# Work request
Your answer should be the complete set of entries, transcribed exactly.

# Records for the exercise
----------

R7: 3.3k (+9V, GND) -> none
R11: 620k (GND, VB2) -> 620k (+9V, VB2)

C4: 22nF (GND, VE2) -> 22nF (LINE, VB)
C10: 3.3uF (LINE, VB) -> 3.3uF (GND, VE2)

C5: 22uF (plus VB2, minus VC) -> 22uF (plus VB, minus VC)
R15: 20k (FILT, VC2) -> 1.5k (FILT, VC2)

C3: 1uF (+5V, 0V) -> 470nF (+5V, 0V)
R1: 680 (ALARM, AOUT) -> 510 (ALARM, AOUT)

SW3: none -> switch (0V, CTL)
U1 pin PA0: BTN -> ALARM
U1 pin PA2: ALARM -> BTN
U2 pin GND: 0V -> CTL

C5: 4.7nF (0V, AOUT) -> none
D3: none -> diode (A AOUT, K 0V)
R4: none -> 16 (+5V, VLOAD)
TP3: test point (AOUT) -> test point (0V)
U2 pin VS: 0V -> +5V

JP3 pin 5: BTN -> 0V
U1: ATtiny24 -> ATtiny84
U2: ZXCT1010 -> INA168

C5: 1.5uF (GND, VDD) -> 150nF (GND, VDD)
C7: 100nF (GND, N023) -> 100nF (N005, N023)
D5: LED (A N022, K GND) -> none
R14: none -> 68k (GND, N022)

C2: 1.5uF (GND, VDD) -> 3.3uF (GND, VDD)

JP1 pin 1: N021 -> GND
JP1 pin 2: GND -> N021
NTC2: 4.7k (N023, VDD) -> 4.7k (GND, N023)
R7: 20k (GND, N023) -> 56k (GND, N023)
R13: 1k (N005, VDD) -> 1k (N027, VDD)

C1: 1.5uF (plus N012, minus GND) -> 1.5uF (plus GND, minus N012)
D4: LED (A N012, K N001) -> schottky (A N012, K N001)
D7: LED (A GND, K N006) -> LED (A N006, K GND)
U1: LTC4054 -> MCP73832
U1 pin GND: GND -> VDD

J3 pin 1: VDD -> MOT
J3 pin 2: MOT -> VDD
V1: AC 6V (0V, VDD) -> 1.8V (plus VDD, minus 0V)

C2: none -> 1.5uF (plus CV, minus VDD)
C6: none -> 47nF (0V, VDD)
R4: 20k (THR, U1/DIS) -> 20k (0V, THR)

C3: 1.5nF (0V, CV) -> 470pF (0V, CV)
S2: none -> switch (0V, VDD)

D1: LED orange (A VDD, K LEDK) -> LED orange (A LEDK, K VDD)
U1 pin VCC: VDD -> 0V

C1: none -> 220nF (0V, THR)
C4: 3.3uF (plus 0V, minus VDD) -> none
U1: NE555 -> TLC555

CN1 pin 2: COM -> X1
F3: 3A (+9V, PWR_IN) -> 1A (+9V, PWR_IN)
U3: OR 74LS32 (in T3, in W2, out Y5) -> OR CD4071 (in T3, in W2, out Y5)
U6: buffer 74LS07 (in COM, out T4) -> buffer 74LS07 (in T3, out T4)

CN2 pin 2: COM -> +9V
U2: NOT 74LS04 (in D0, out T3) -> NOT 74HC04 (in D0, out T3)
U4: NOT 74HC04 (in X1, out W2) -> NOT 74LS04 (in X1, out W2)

----------

# Exercise result
R7: 3.3k (+9V, GND) -> none
R11: 620k (GND, VB2) -> 620k (+9V, VB2)

C4: 22nF (GND, VE2) -> 22nF (LINE, VB)
C10: 3.3uF (LINE, VB) -> 3.3uF (GND, VE2)

C5: 22uF (plus VB2, minus VC) -> 22uF (plus VB, minus VC)
R15: 20k (FILT, VC2) -> 1.5k (FILT, VC2)

C3: 1uF (+5V, 0V) -> 470nF (+5V, 0V)
R1: 680 (ALARM, AOUT) -> 510 (ALARM, AOUT)

SW3: none -> switch (0V, CTL)
U1 pin PA0: BTN -> ALARM
U1 pin PA2: ALARM -> BTN
U2 pin GND: 0V -> CTL

C5: 4.7nF (0V, AOUT) -> none
D3: none -> diode (A AOUT, K 0V)
R4: none -> 16 (+5V, VLOAD)
TP3: test point (AOUT) -> test point (0V)
U2 pin VS: 0V -> +5V

JP3 pin 5: BTN -> 0V
U1: ATtiny24 -> ATtiny84
U2: ZXCT1010 -> INA168

C5: 1.5uF (GND, VDD) -> 150nF (GND, VDD)
C7: 100nF (GND, N023) -> 100nF (N005, N023)
D5: LED (A N022, K GND) -> none
R14: none -> 68k (GND, N022)

C2: 1.5uF (GND, VDD) -> 3.3uF (GND, VDD)

JP1 pin 1: N021 -> GND
JP1 pin 2: GND -> N021
NTC2: 4.7k (N023, VDD) -> 4.7k (GND, N023)
R7: 20k (GND, N023) -> 56k (GND, N023)
R13: 1k (N005, VDD) -> 1k (N027, VDD)

C1: 1.5uF (plus N012, minus GND) -> 1.5uF (plus GND, minus N012)
D4: LED (A N012, K N001) -> schottky (A N012, K N001)
D7: LED (A GND, K N006) -> LED (A N006, K GND)
U1: LTC4054 -> MCP73832
U1 pin GND: GND -> VDD

J3 pin 1: VDD -> MOT
J3 pin 2: MOT -> VDD
V1: AC 6V (0V, VDD) -> 1.8V (plus VDD, minus 0V)

C2: none -> 1.5uF (plus CV, minus VDD)
C6: none -> 47nF (0V, VDD)
R4: 20k (THR, U1/DIS) -> 20k (0V, THR)

C3: 1.5nF (0V, CV) -> 470pF (0V, CV)
S2: none -> switch (0V, VDD)

D1: LED orange (A VDD, K LEDK) -> LED orange (A LEDK, K VDD)
U1 pin VCC: VDD -> 0V

C1: none -> 220nF (0V, THR)
C4: 3.3uF (plus 0V, minus VDD) -> none
U1: NE555 -> TLC555

CN1 pin 2: COM -> X1
F3: 3A (+9V, PWR_IN) -> 1A (+9V, PWR_IN)
U3: OR 74LS32 (in T3, in W2, out Y5) -> OR CD4071 (in T3, in W2, out Y5)
U6: buffer 74LS07 (in COM, out T4) -> buffer 74LS07 (in T3, out T4)

CN2 pin 2: COM -> +9V
U2: NOT 74LS04 (in D0, out T3) -> NOT 74HC04 (in D0, out T3)
U4: NOT 74HC04 (in X1, out W2) -> NOT 74LS04 (in X1, out W2)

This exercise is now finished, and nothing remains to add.